# [Object correspondence data]
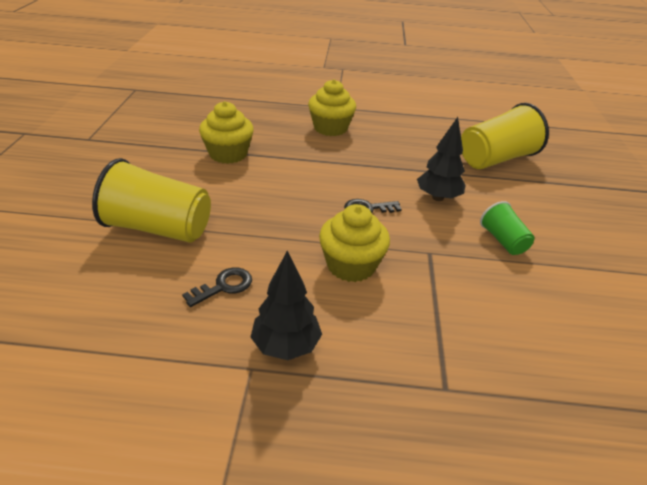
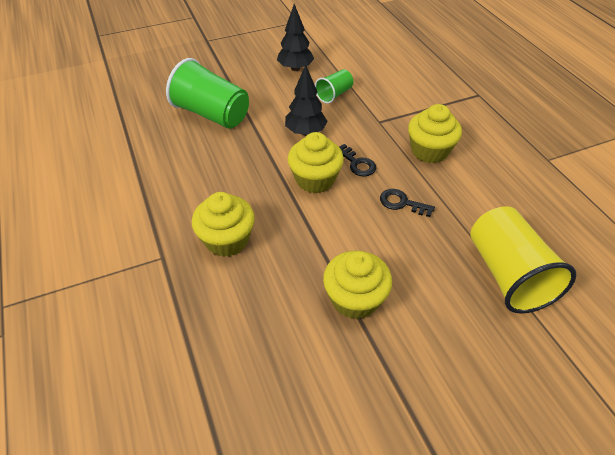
camera: 115 degrees left, 10 degrees up
(224, 286) = (514, 200): black key -> black key (401, 203)
(286, 345) = (520, 153): black tree -> black tree (295, 68)
(363, 180) = (315, 179): none -> yellow cupcake
(495, 159) = (212, 114): yellow cup -> green cup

# [Problem description]
Please copy the data shown above, line by line and exactly, omitting the images.

# [Answer space]
camera: 115 degrees left, 10 degrees up
(224, 286) = (514, 200): black key -> black key (401, 203)
(286, 345) = (520, 153): black tree -> black tree (295, 68)
(363, 180) = (315, 179): none -> yellow cupcake
(495, 159) = (212, 114): yellow cup -> green cup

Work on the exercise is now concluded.